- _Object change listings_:

****************

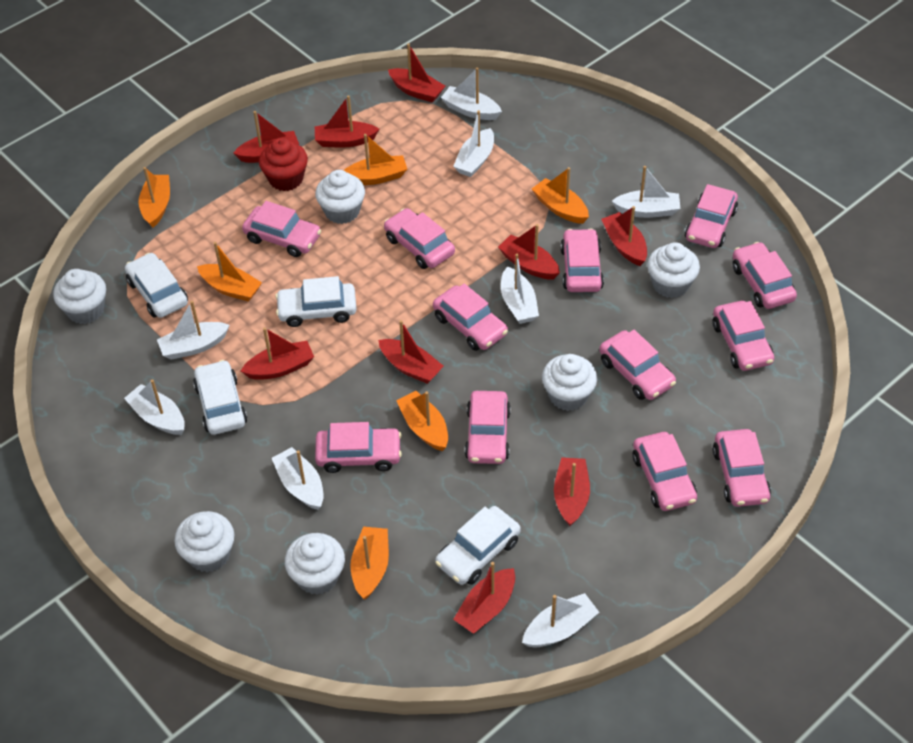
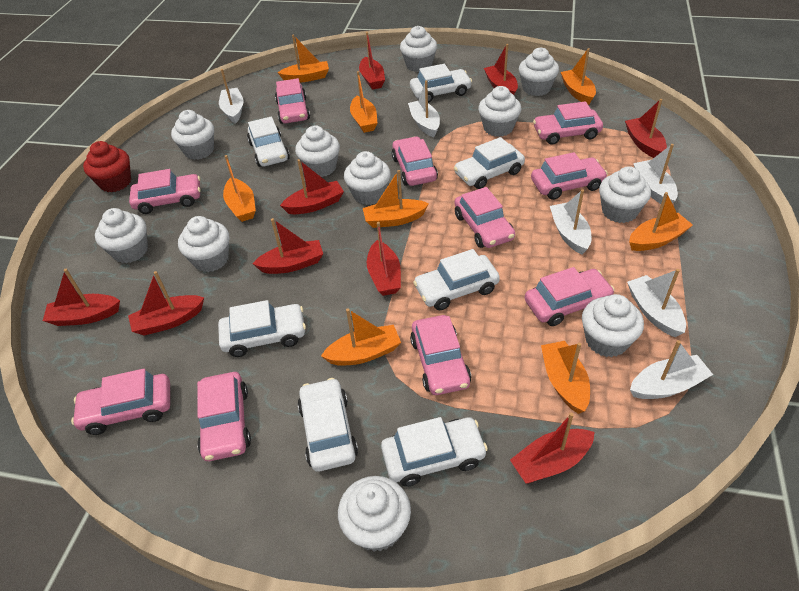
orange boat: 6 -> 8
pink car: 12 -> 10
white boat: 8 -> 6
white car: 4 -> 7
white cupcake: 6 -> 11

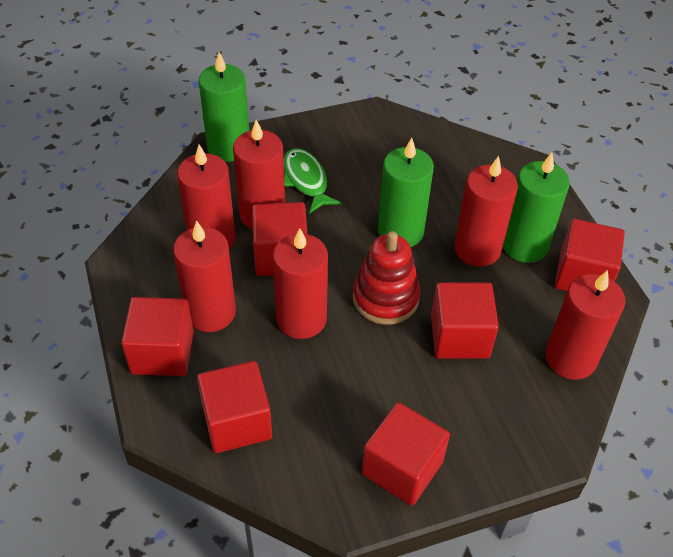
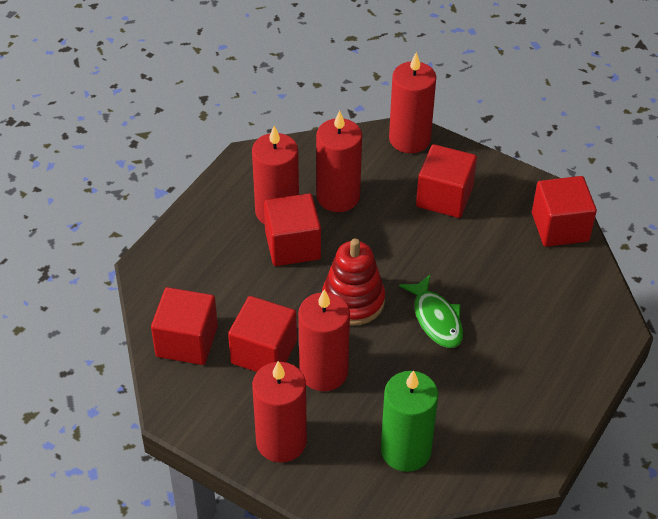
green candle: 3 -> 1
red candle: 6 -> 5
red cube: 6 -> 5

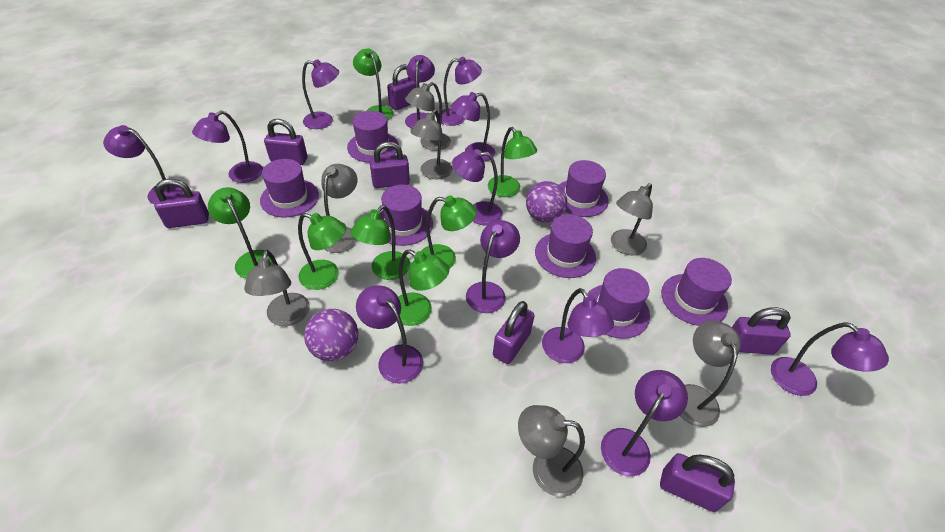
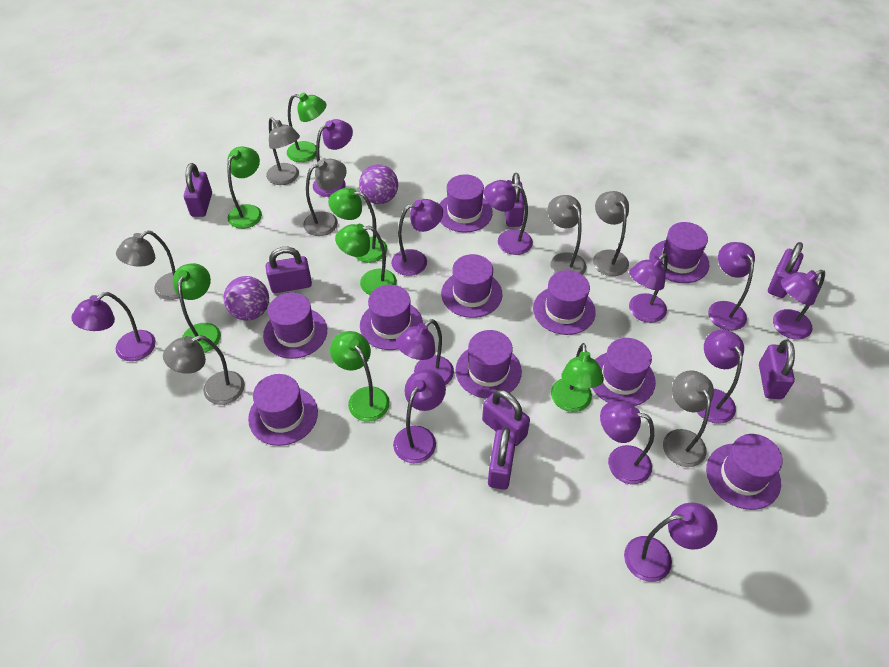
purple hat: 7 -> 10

****************

- _WHAT THE TASK ASKS_: Exactly as written, reproduce the lines from the one containing "green candle: 3 -> 1" through the last line of the entries above, and leave every picture out.

- _ANSWER TO THIS EXERCISE_:
green candle: 3 -> 1
red candle: 6 -> 5
red cube: 6 -> 5

purple hat: 7 -> 10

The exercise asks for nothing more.